-- Input records follows --

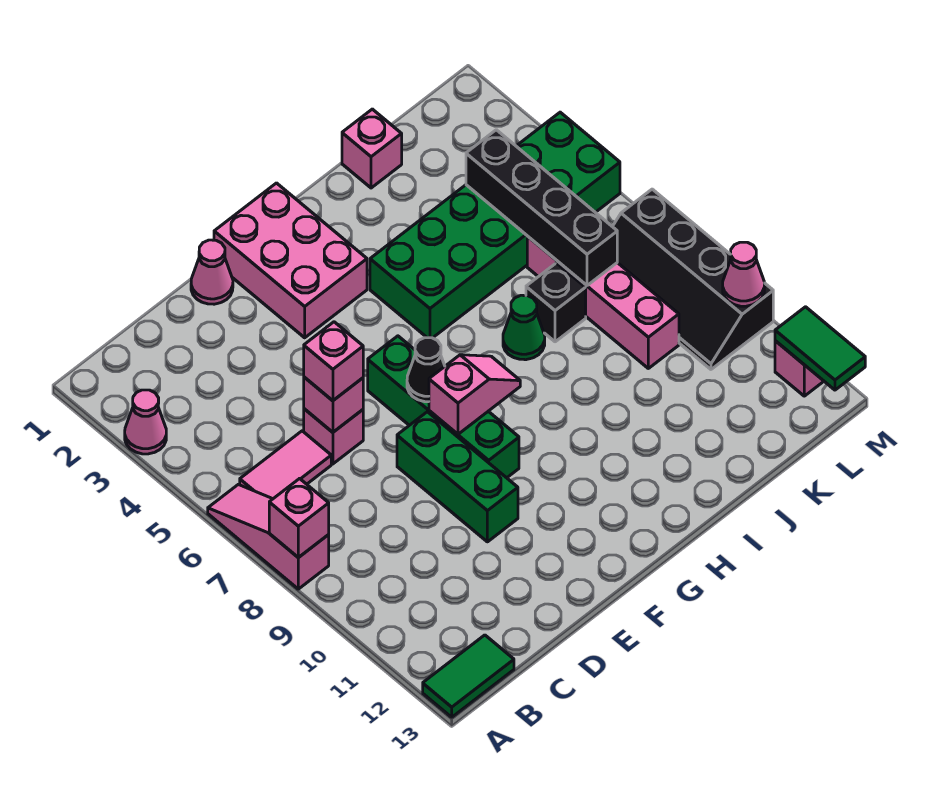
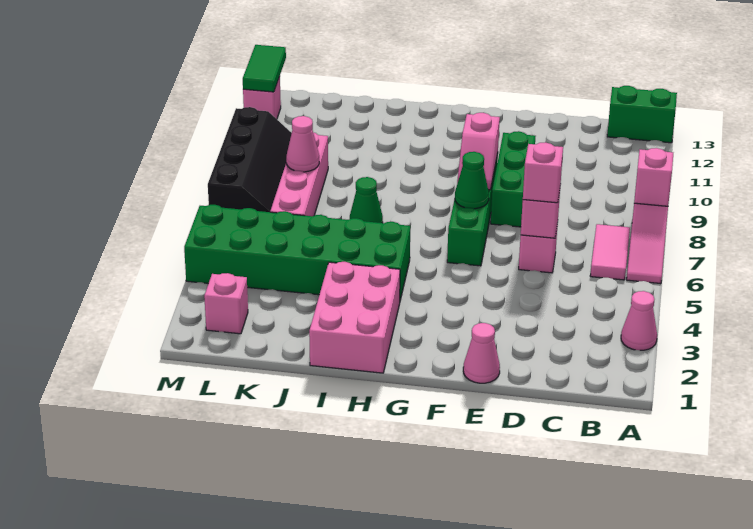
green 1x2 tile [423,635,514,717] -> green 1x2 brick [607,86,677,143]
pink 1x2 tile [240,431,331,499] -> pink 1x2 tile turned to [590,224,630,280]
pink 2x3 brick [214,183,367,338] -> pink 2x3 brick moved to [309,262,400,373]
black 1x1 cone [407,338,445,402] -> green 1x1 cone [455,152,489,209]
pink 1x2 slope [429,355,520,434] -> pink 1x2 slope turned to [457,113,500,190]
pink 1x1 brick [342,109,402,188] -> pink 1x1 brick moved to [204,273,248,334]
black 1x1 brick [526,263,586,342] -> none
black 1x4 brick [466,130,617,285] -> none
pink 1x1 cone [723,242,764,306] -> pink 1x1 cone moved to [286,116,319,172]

-- Input records concluded --
-- Input records follows --

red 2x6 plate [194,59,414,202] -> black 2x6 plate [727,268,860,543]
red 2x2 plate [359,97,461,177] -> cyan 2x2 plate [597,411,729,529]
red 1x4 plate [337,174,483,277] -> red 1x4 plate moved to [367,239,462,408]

-- Input records concluded --
-- Input records follows --

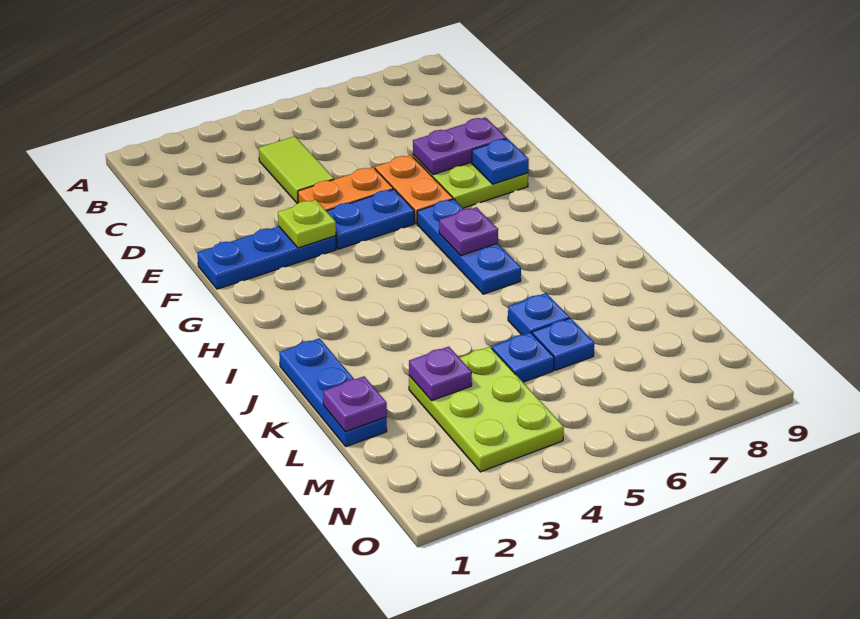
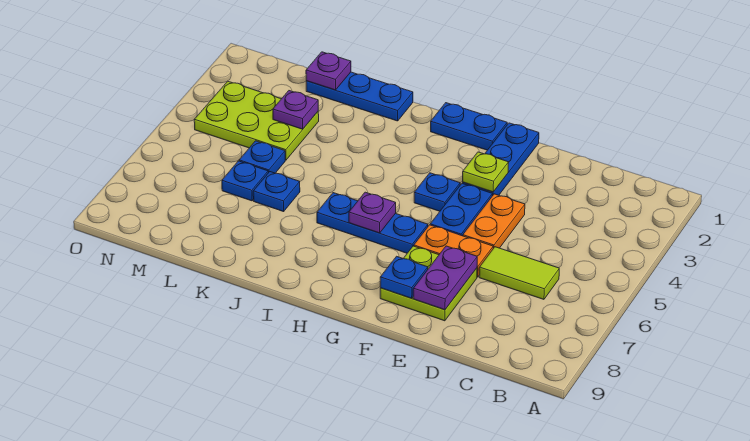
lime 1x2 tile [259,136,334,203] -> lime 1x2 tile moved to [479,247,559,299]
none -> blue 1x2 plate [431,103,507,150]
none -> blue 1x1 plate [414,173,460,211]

-- Input records concluded --

**Exercise directions:**
From the line containing "black 1x1 cone" down to the line containing "pink 1x1 cone [723,242,764,306]" in the material above, reproduce every line exactly, including the two end lines.

**Exercise output:**
black 1x1 cone [407,338,445,402] -> green 1x1 cone [455,152,489,209]
pink 1x2 slope [429,355,520,434] -> pink 1x2 slope turned to [457,113,500,190]
pink 1x1 brick [342,109,402,188] -> pink 1x1 brick moved to [204,273,248,334]
black 1x1 brick [526,263,586,342] -> none
black 1x4 brick [466,130,617,285] -> none
pink 1x1 cone [723,242,764,306] -> pink 1x1 cone moved to [286,116,319,172]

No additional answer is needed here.